▸ **INSTRUCTIONS TO FOLLOW**: Your copy starts at the line containing "(651, 390) = (491, 336): blue" and ends at the last line of the material below. Reproduce those lines exactly, with no pictures.
::: DATA FOR PROCESSING
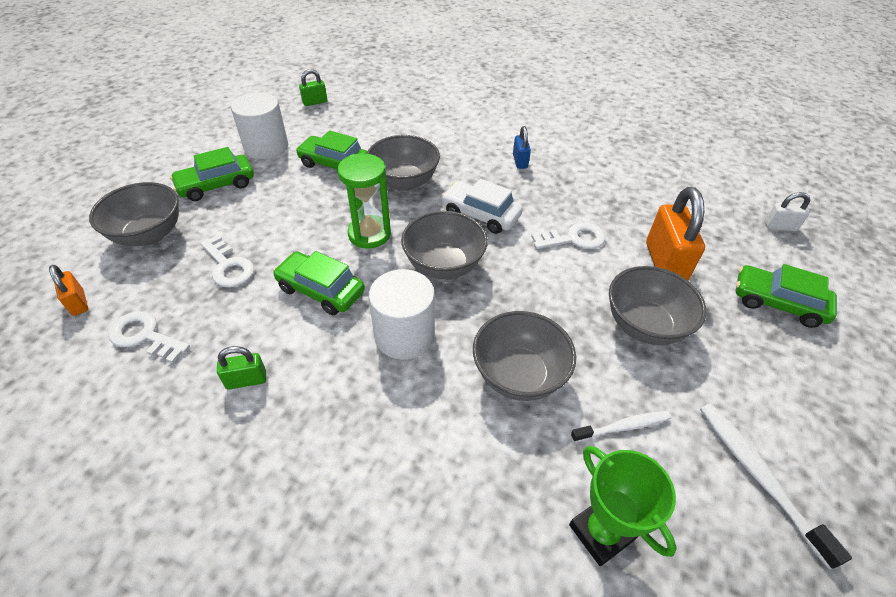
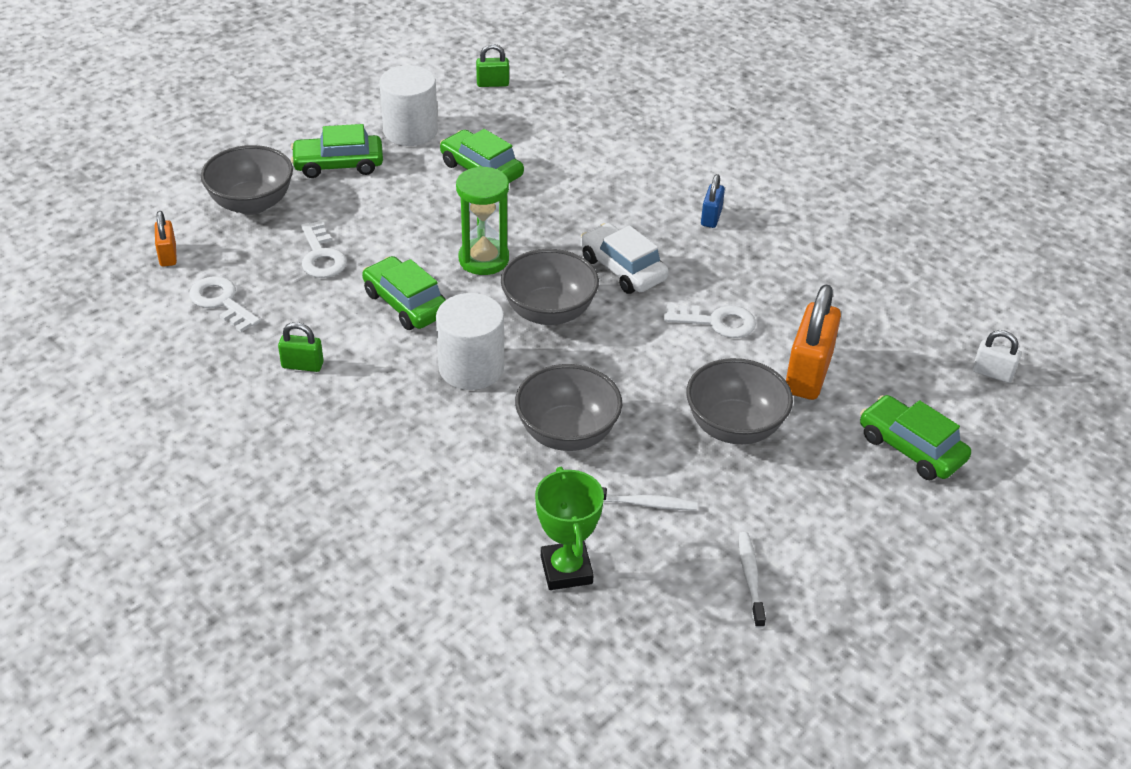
camera: 20 degrees right, 5 degrees down
(404, 182) = (553, 210): grey bowl -> none
(758, 476) = (750, 578): white toothbrush -> white toothbrush, size x0.65

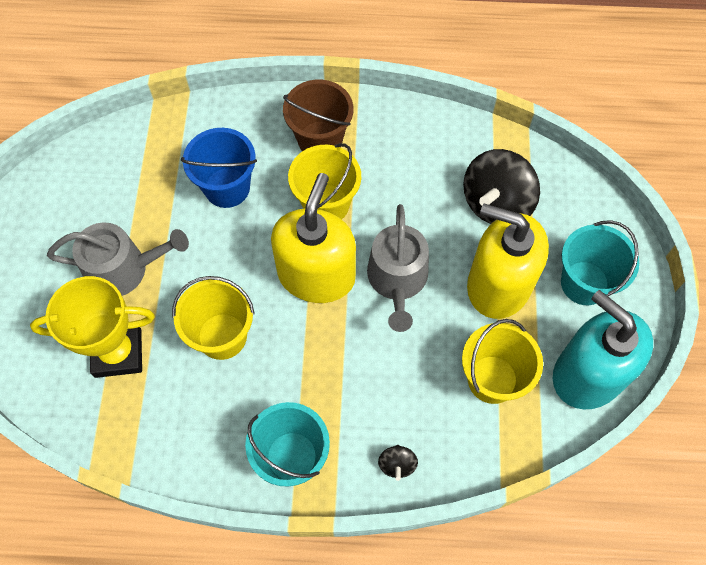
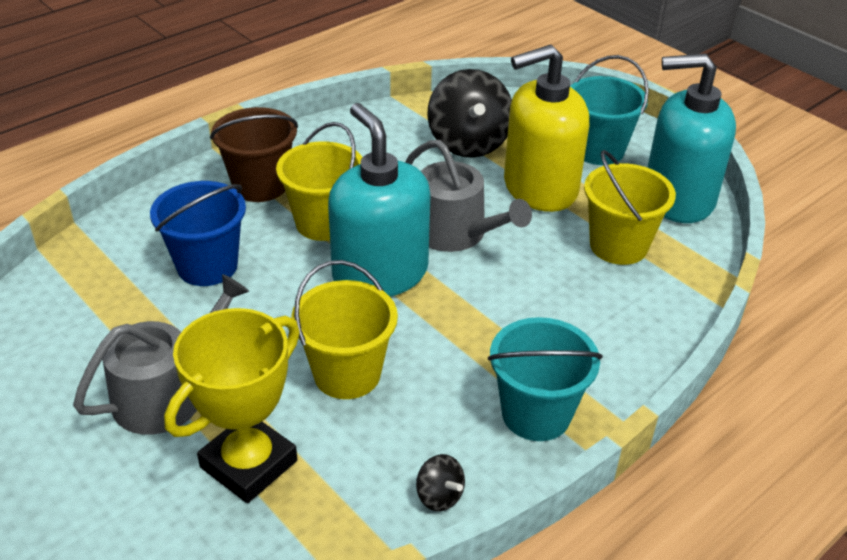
camera: 45 degrees left, 25 degrees down
(316, 275) = (380, 273): yellow soap dispenser -> turquoise soap dispenser
(397, 464) = (629, 351): black spinning top -> black spinning top (439, 496)

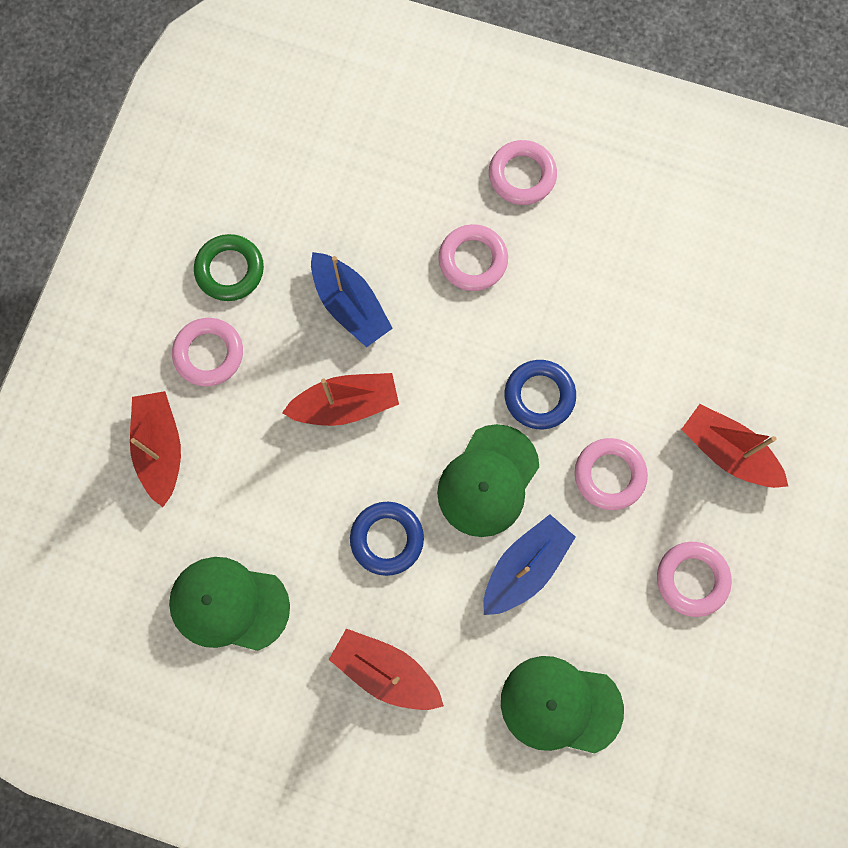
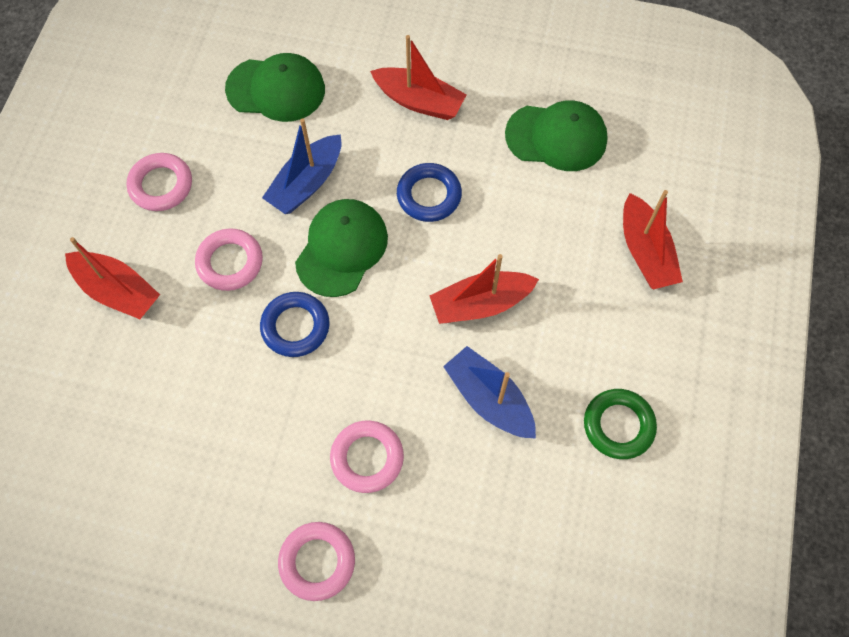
camera: 175 degrees right, 10 degrees down
(209, 354) = (620, 340): pink ring -> none

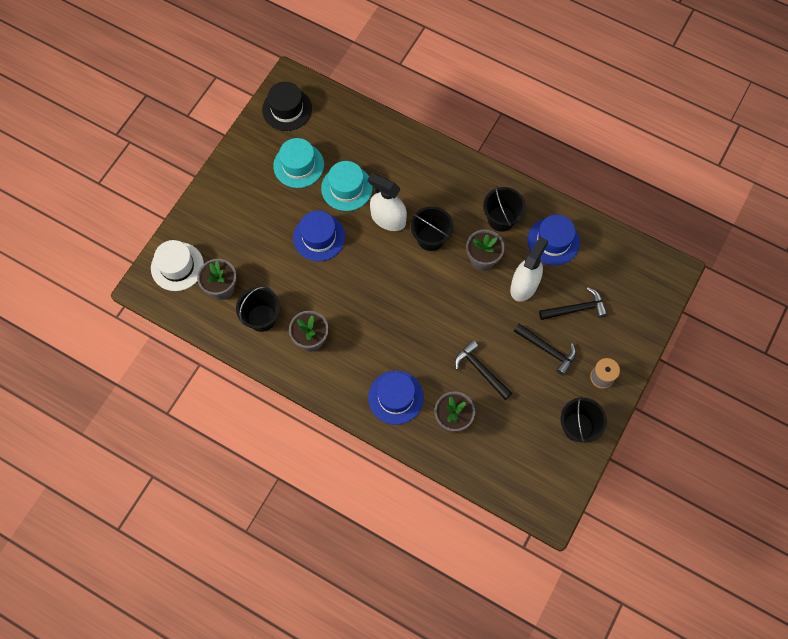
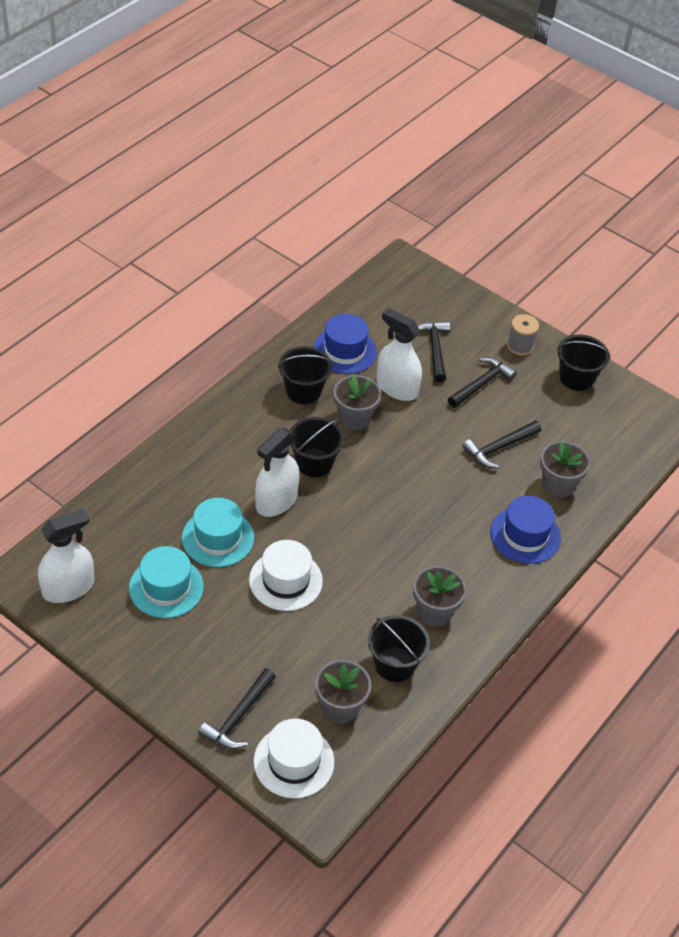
camera: 85 degrees left, 20 degrees down
(205, 228) = (238, 717): none -> black hammer
(287, 109) = (68, 588): black hat -> white spray bottle
(319, 237) = (285, 580): blue hat -> white hat

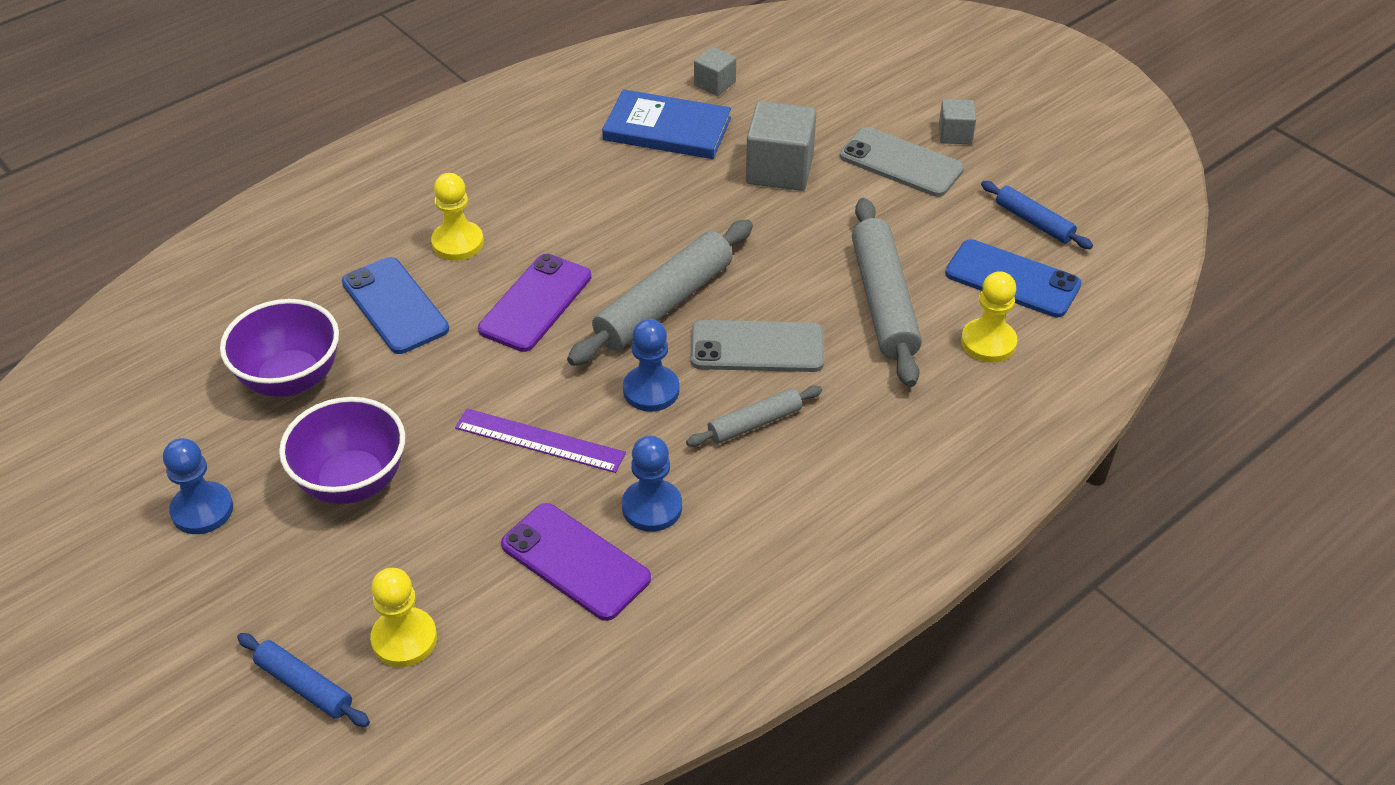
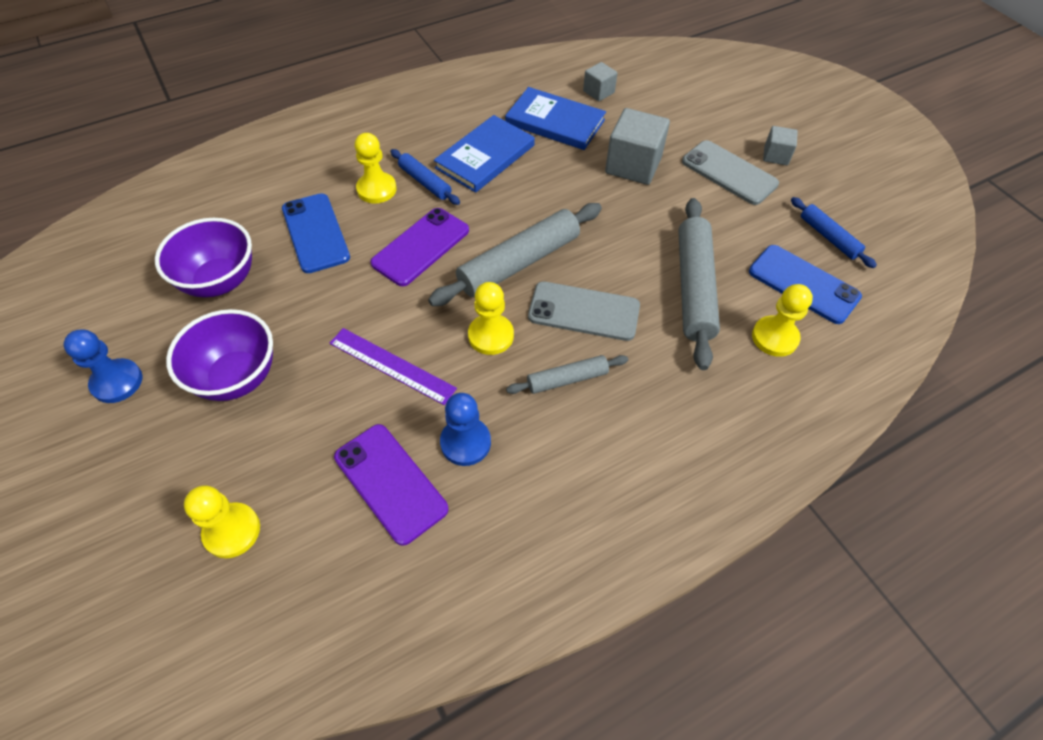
camera: 10 degrees right, 10 degrees up
(304, 686) = (139, 561): blue rolling pin -> blue rolling pin (425, 182)
(587, 184) = (485, 156): none -> blue book
(651, 390) = (491, 336): blue pawn -> yellow pawn

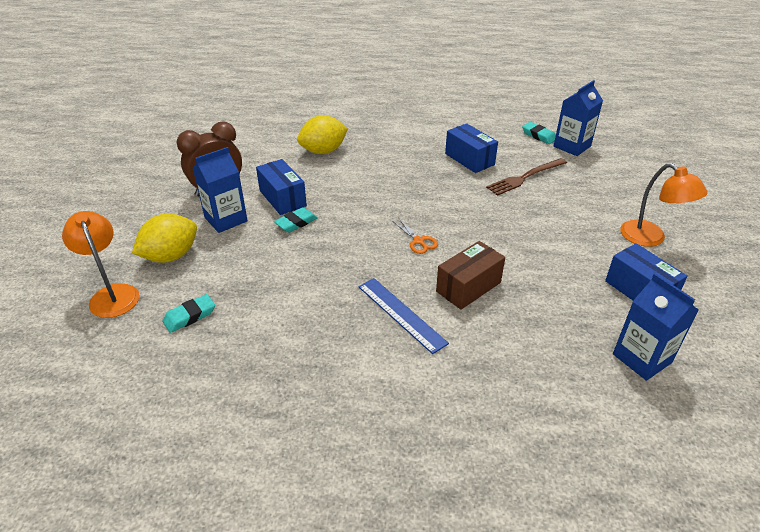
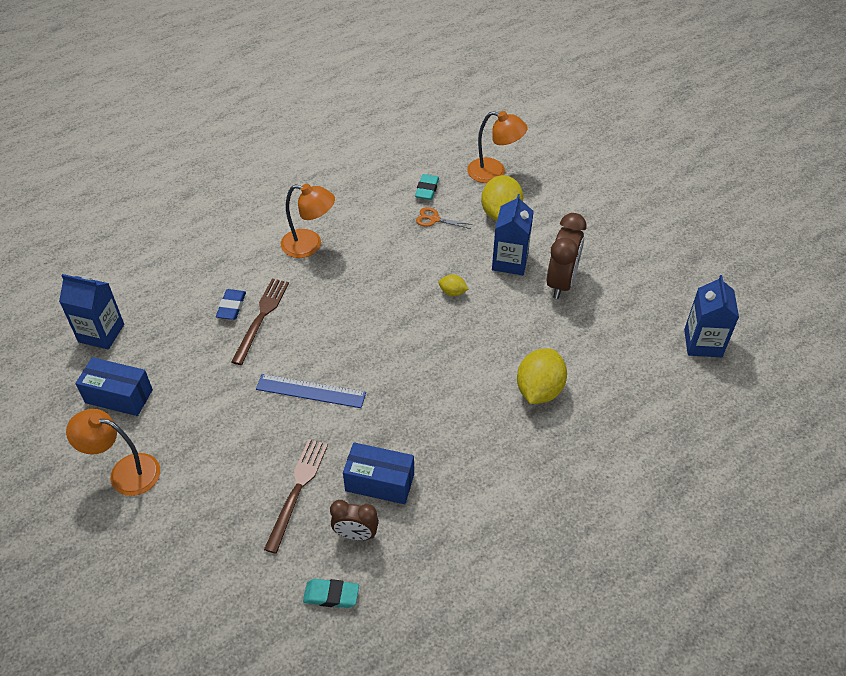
camera: 140 degrees right, 10 degrees up
(282, 198) = (496, 308): blue box -> none
(296, 223) = (452, 292): turquoise eraser -> yellow lemon
(363, 327) = (309, 245): none -> orange lamp
(401, 314) = (293, 268): blue ruler -> blue ruler (311, 391)
(418, 241) = (336, 336): orange scissors -> orange scissors (434, 219)
(468, 287) = (261, 317): brown box -> brown fork
(489, 311) = (231, 307): none -> blue eraser
(504, 148) = (356, 534): none -> brown clock
(572, 146) = (276, 598): blue carton -> blue carton (703, 343)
::::::
▸ **RESULT OF THIS EXERCISE**:
(651, 390) = (491, 336): blue pawn -> yellow pawn

camera: 140 degrees right, 10 degrees up
(282, 198) = (496, 308): blue box -> none
(296, 223) = (452, 292): turquoise eraser -> yellow lemon
(363, 327) = (309, 245): none -> orange lamp
(401, 314) = (293, 268): blue ruler -> blue ruler (311, 391)
(418, 241) = (336, 336): orange scissors -> orange scissors (434, 219)
(468, 287) = (261, 317): brown box -> brown fork
(489, 311) = (231, 307): none -> blue eraser
(504, 148) = (356, 534): none -> brown clock
(572, 146) = (276, 598): blue carton -> blue carton (703, 343)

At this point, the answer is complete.